---------- PROVIDED INFORMATION ----------
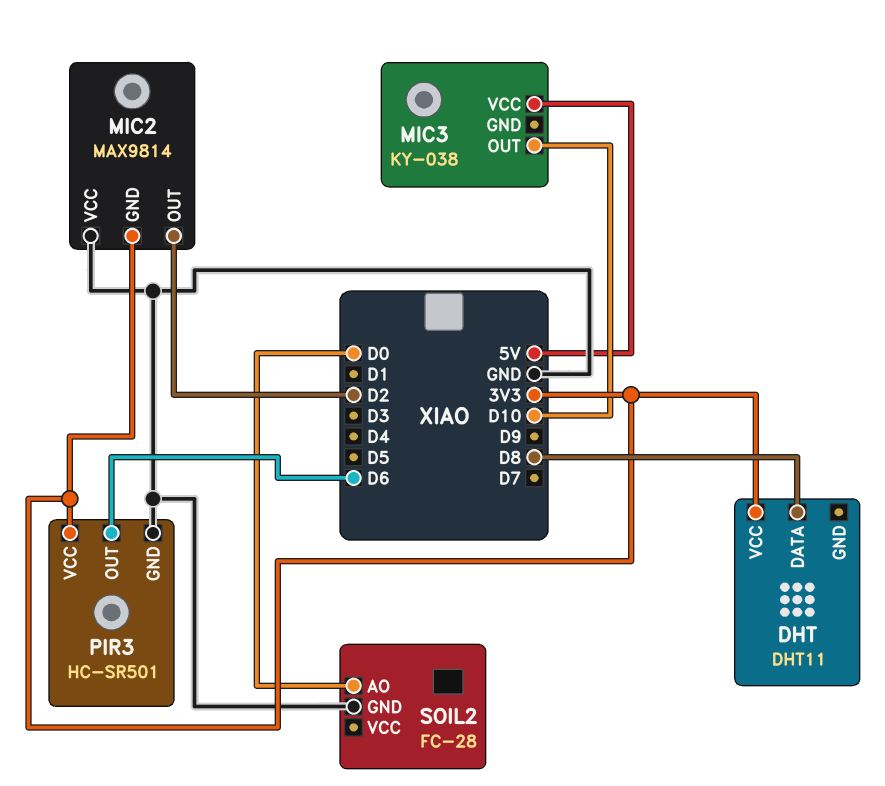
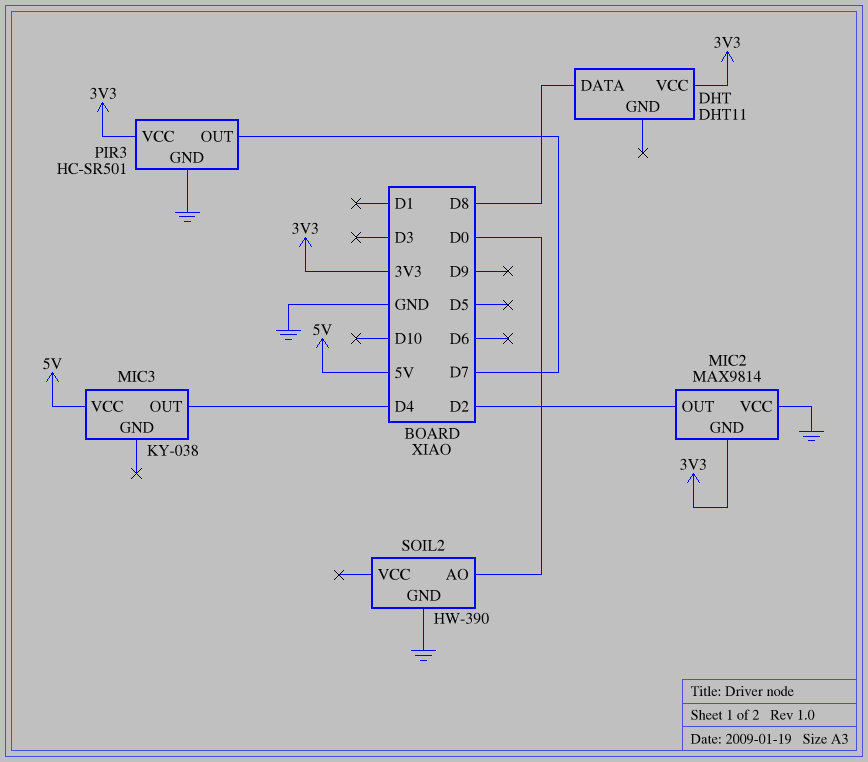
MIC3 pin OUT: D10 -> D4
PIR3 pin OUT: D6 -> D7
SOIL2: FC-28 -> HW-390

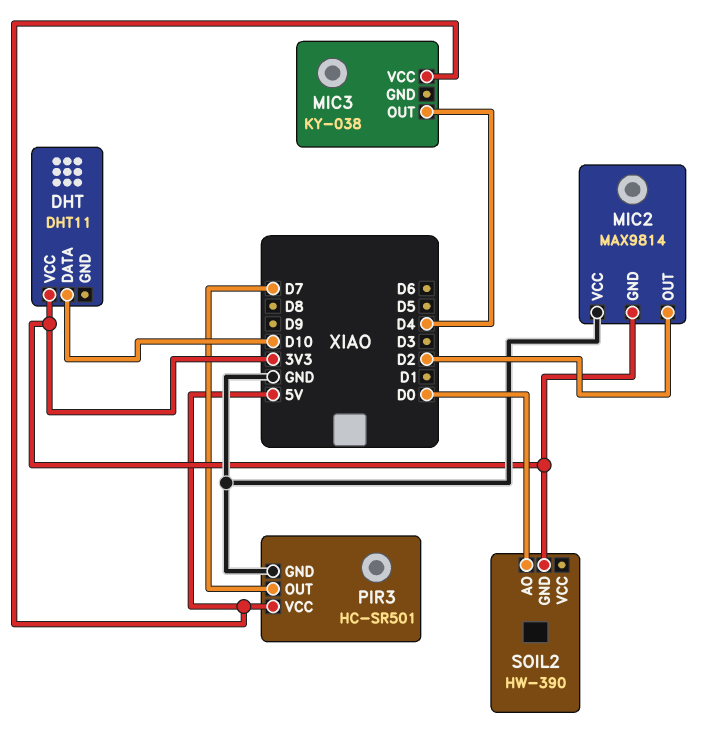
DHT pin DATA: D8 -> D10
PIR3 pin VCC: 3V3 -> 5V
SOIL2 pin GND: GND -> 3V3

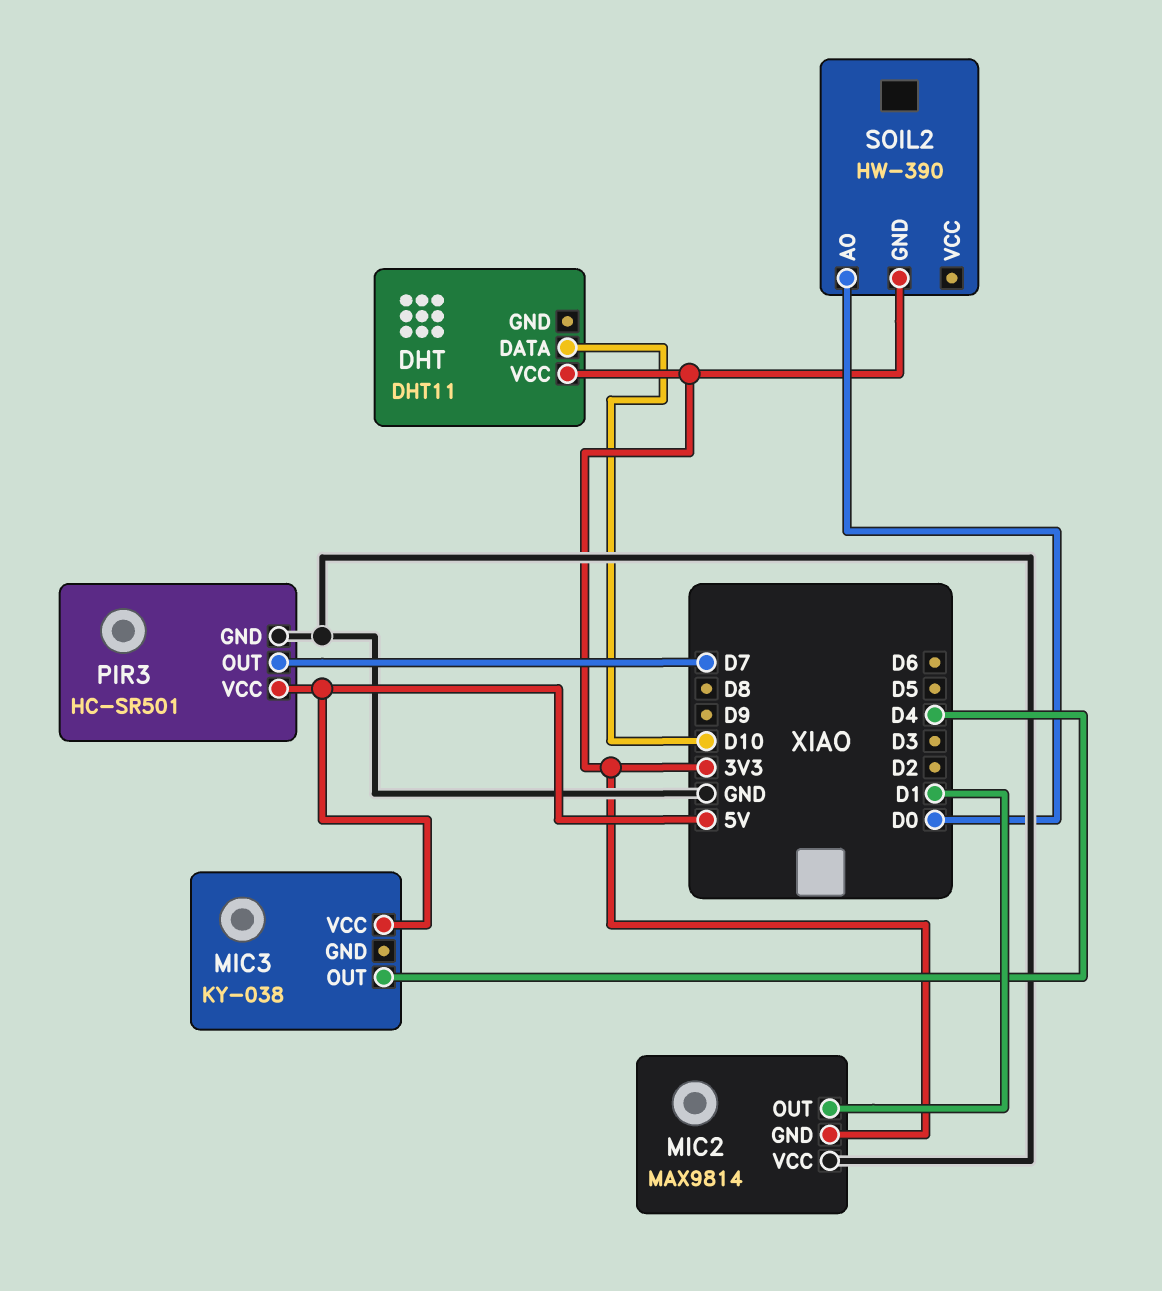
MIC2 pin OUT: D2 -> D1

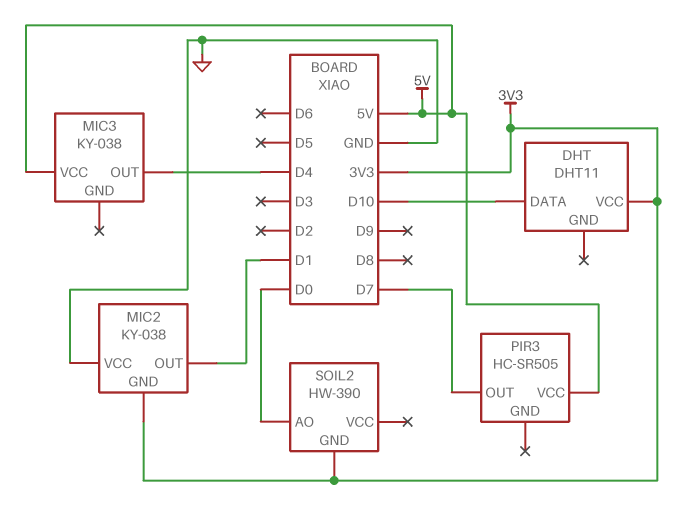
MIC2: MAX9814 -> KY-038
PIR3: HC-SR501 -> HC-SR505
PIR3 pin GND: GND -> none

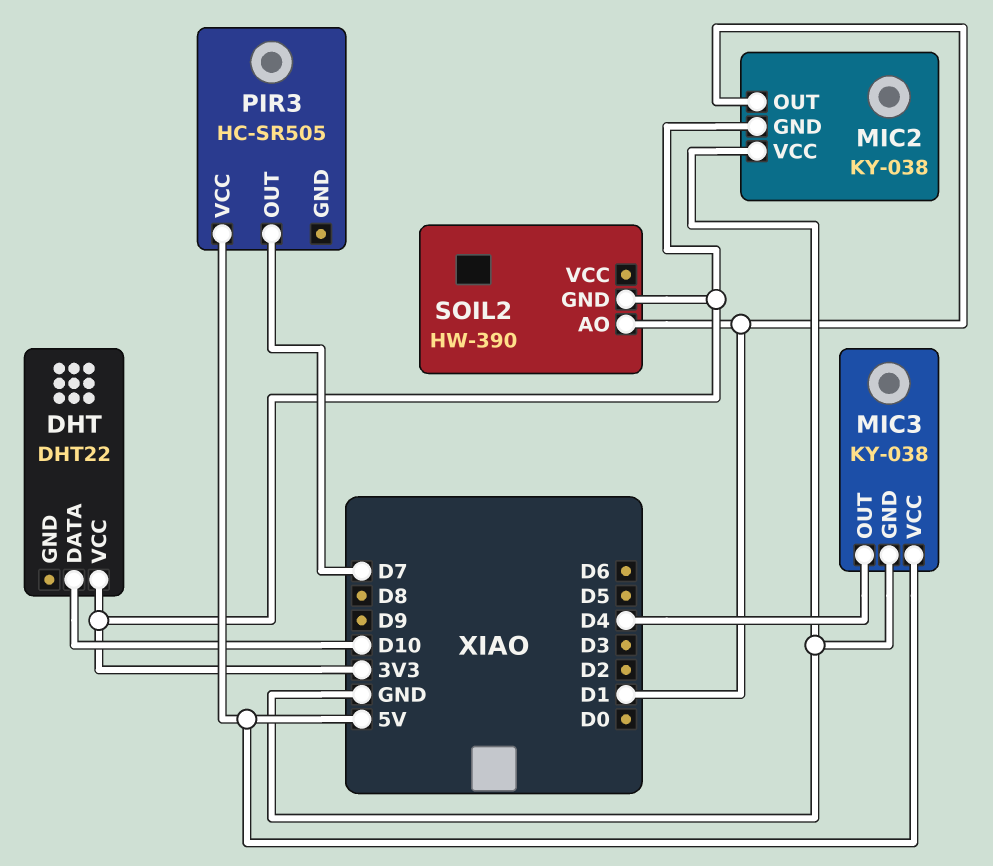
DHT: DHT11 -> DHT22
MIC3 pin GND: none -> GND
SOIL2 pin AO: D0 -> D1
----------
* [TO DO]
When the line that holds "SOIL2 pin GND: GND -> 3V3" is reached, begin duplicating exactly, and continue through the last line of the listing, skipping the pictures; output nothing else.

* [SOLUTION TO THE EXERCISE]
SOIL2 pin GND: GND -> 3V3

MIC2 pin OUT: D2 -> D1

MIC2: MAX9814 -> KY-038
PIR3: HC-SR501 -> HC-SR505
PIR3 pin GND: GND -> none

DHT: DHT11 -> DHT22
MIC3 pin GND: none -> GND
SOIL2 pin AO: D0 -> D1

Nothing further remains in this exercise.